### Work required
Please give back each line below unchanged; none of the pictures should appear.

────

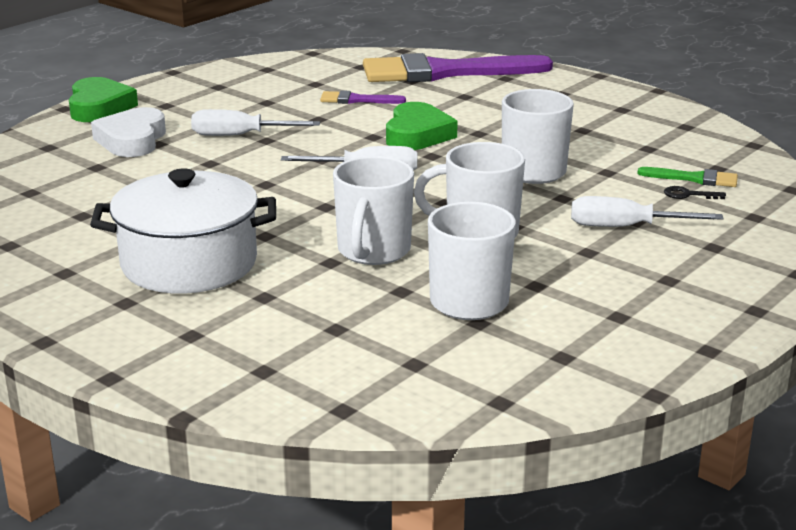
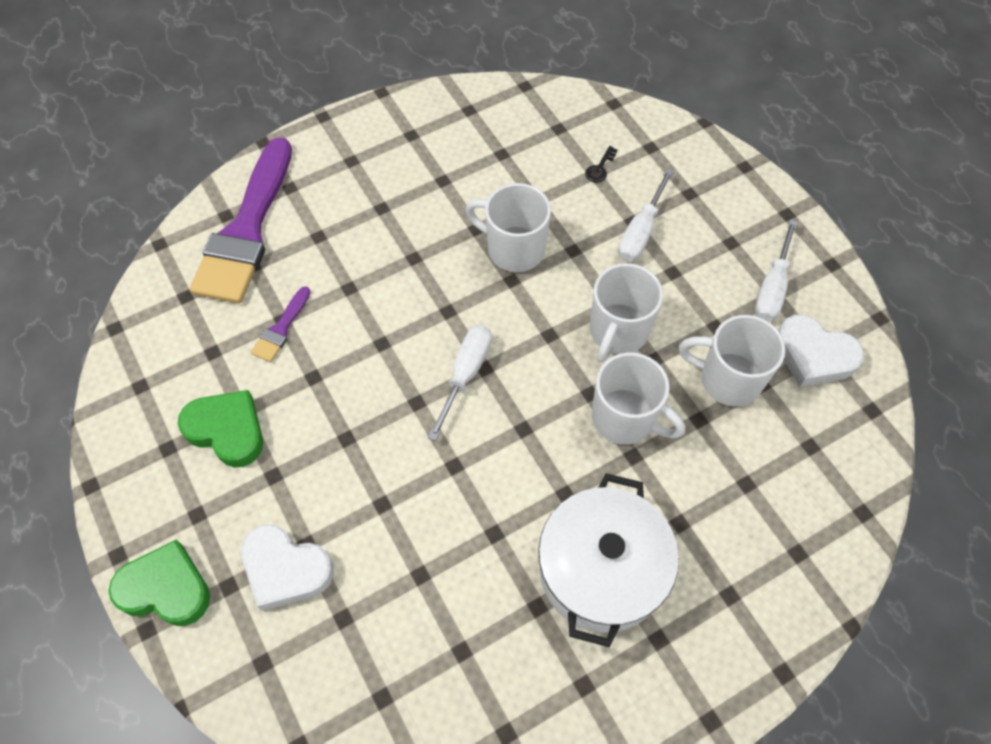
camera: 70 degrees left, 35 degrees up
(240, 135) = (324, 460): white screwdriver -> white screwdriver (772, 287)
(417, 135) = (395, 306): green heart -> green heart (227, 430)
(550, 351) = (814, 355): none -> white heart
(694, 178) = (573, 151): green brush -> none

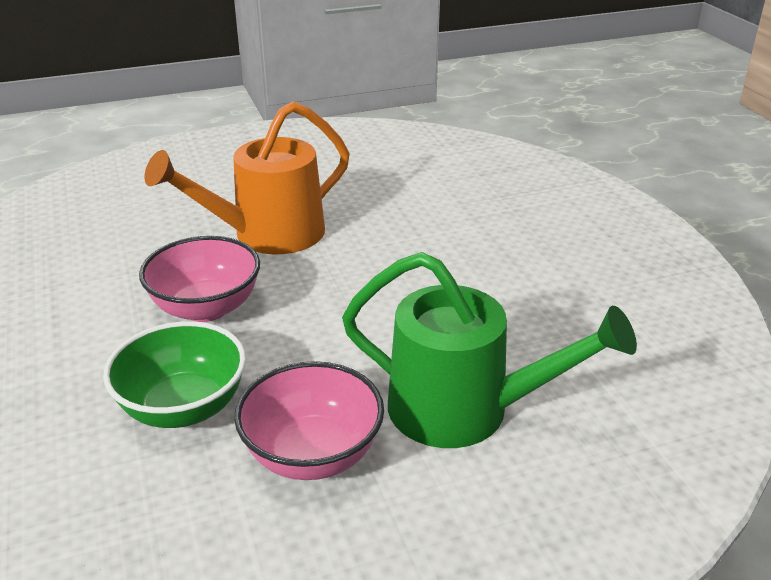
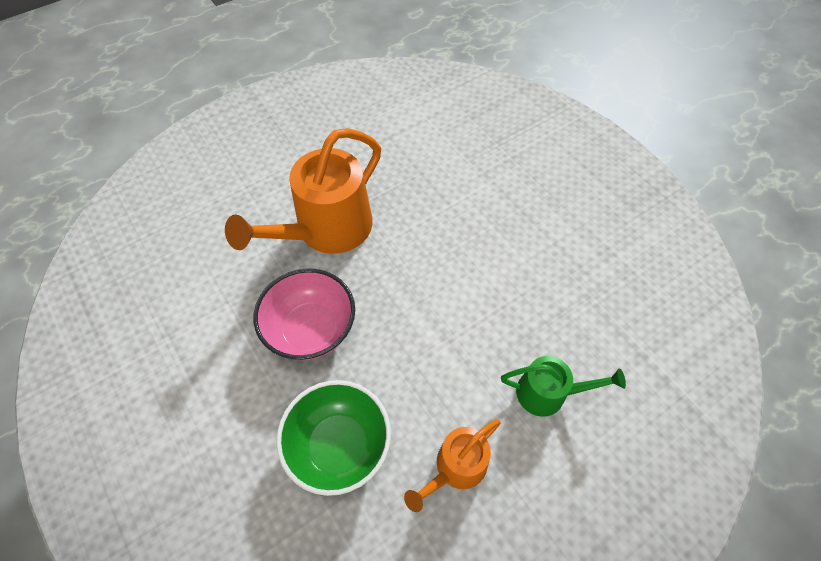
camera: 15 degrees left, 25 degrees up
(312, 454) = (455, 468): pink bowl -> orange watering can
(466, 410) = (548, 393): green watering can -> green watering can, size x0.54

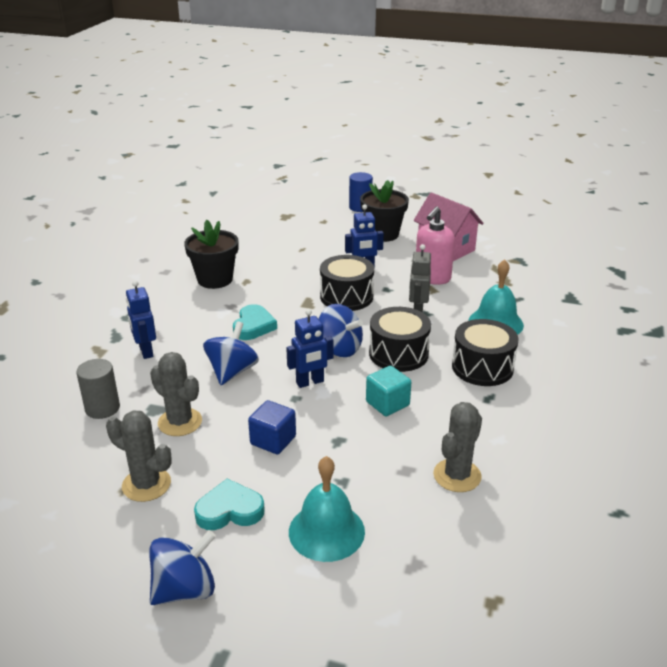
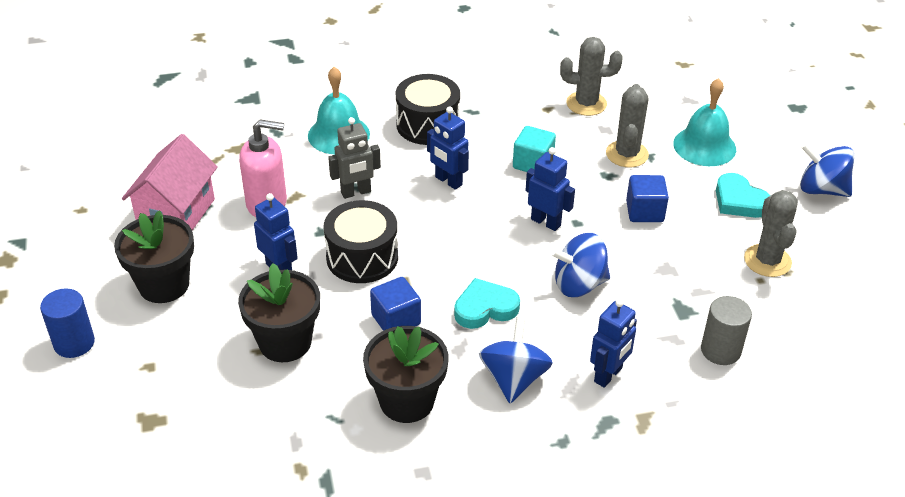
camera: 120 degrees left, 10 degrees up
(180, 422) = (682, 282): grey cactus -> grey cactus (627, 154)
(279, 293) = (396, 320): none -> blue cube
(300, 257) = (285, 342): none -> black flower pot
(339, 348) = (472, 224): blue spinning top -> blue spinning top (514, 379)
(398, 354) = (448, 181): black drum -> blue robot

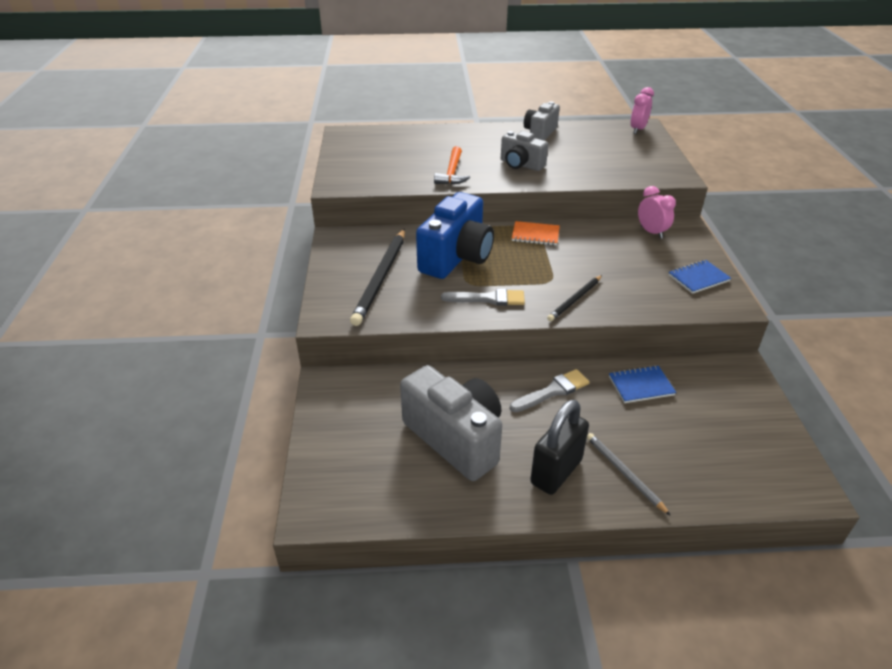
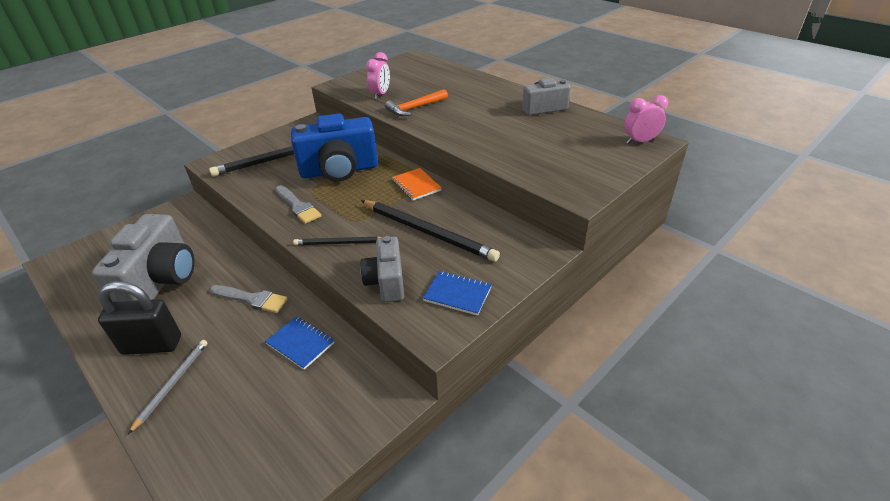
camera: 50 degrees right, 0 degrees up
(521, 165) = (472, 124): grey camera -> grey camera (386, 282)
(608, 257) = (427, 232): none -> black pencil
(651, 232) = (504, 236): pink clock -> pink clock (380, 95)

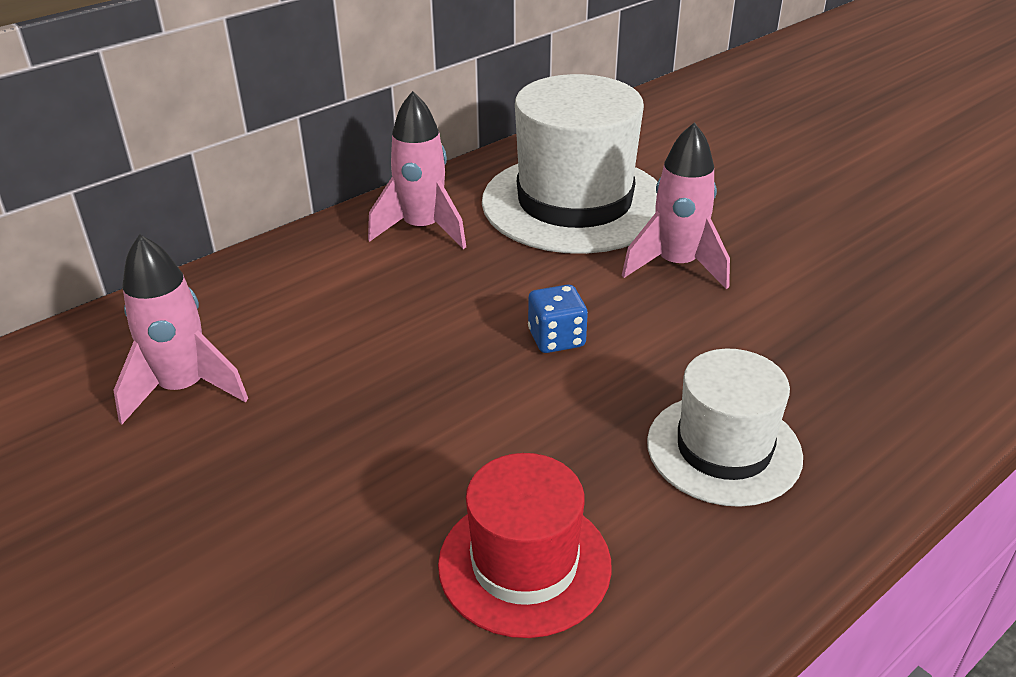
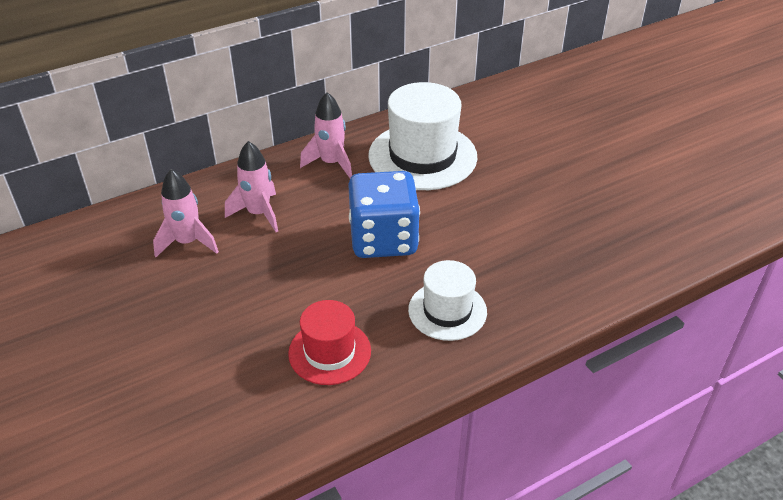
camera: 10 degrees right, 5 degrees up
(556, 339) = (383, 239): blue dice -> blue dice, size x2.42
(676, 265) = (465, 204): pink rocket -> pink rocket (258, 214)

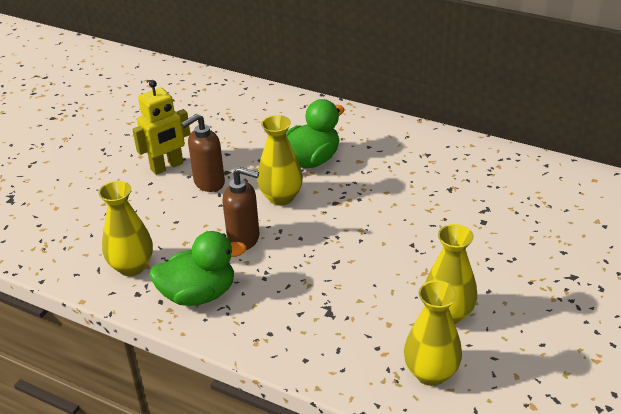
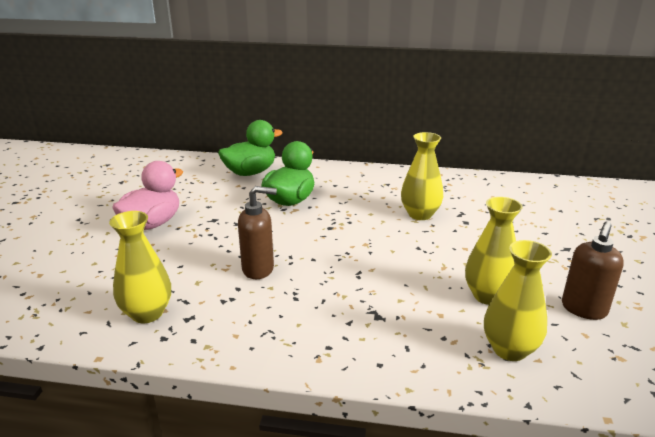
camera: 20 degrees left, 10 degrees down
(167, 167) = (152, 223): yellow robot -> pink duck
(199, 294) = (234, 325): green duck -> green duck (250, 172)
(209, 183) = (200, 230): brown soap dispenser -> brown soap dispenser (583, 309)
(281, 197) = (277, 231): yellow vase -> yellow vase (420, 214)

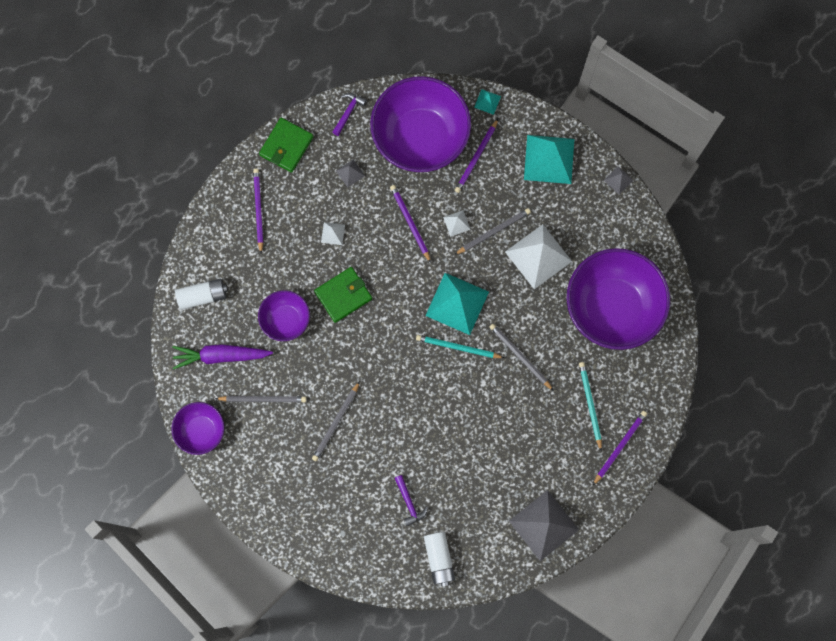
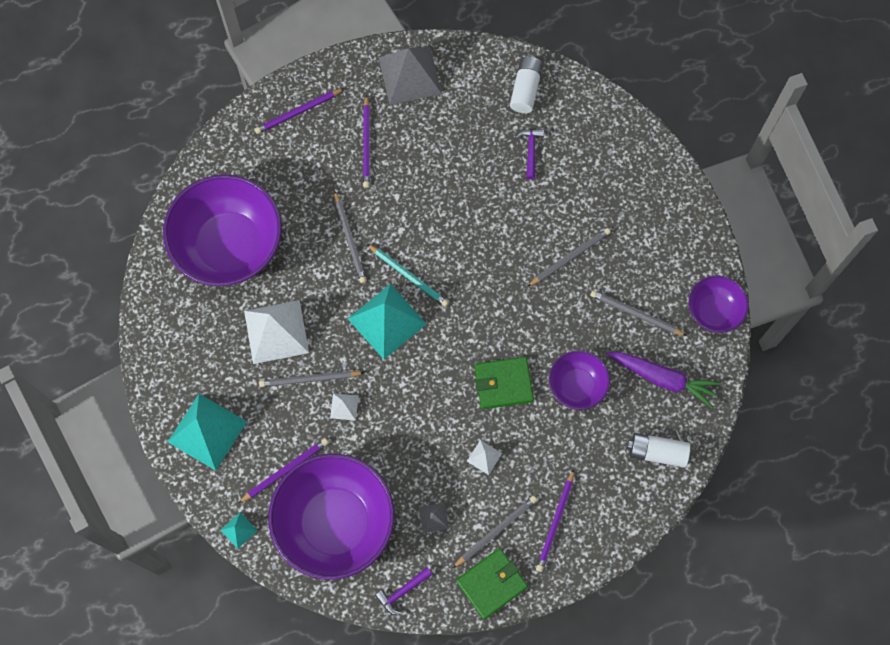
camera: 155 degrees left, 5 degrees down
(300, 184) = (495, 531): none -> grey pencil
(410, 223) = (394, 429): purple pencil -> purple pencil (366, 143)
(590, 405) = (305, 162): turquoise pencil -> none
(618, 180) = (146, 374): grey pyramid -> none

────

### Written solution
camera: 70 degrees left, 35 degrees up
(240, 135) = (324, 460): white screwdriver -> white screwdriver (772, 287)
(417, 135) = (395, 306): green heart -> green heart (227, 430)
(550, 351) = (814, 355): none -> white heart
(694, 178) = (573, 151): green brush -> none

camera: 15 degrees left, 25 degrees up
(312, 454) = (455, 468): pink bowl -> orange watering can
(466, 410) = (548, 393): green watering can -> green watering can, size x0.54

camera: 120 degrees left, 10 degrees up
(180, 422) = (682, 282): grey cactus -> grey cactus (627, 154)
(279, 293) = (396, 320): none -> blue cube
(300, 257) = (285, 342): none -> black flower pot
(339, 348) = (472, 224): blue spinning top -> blue spinning top (514, 379)
(398, 354) = (448, 181): black drum -> blue robot

camera: 50 degrees right, 0 degrees up
(521, 165) = (472, 124): grey camera -> grey camera (386, 282)
(608, 257) = (427, 232): none -> black pencil
(651, 232) = (504, 236): pink clock -> pink clock (380, 95)

camera: 10 degrees right, 5 degrees up
(556, 339) = (383, 239): blue dice -> blue dice, size x2.42
(676, 265) = (465, 204): pink rocket -> pink rocket (258, 214)

camera: 20 degrees left, 10 degrees down
(167, 167) = (152, 223): yellow robot -> pink duck
(199, 294) = (234, 325): green duck -> green duck (250, 172)
(209, 183) = (200, 230): brown soap dispenser -> brown soap dispenser (583, 309)
(281, 197) = (277, 231): yellow vase -> yellow vase (420, 214)

camera: 155 degrees left, 5 degrees down
(300, 184) = (495, 531): none -> grey pencil
(410, 223) = (394, 429): purple pencil -> purple pencil (366, 143)
(590, 405) = (305, 162): turquoise pencil -> none
(618, 180) = (146, 374): grey pyramid -> none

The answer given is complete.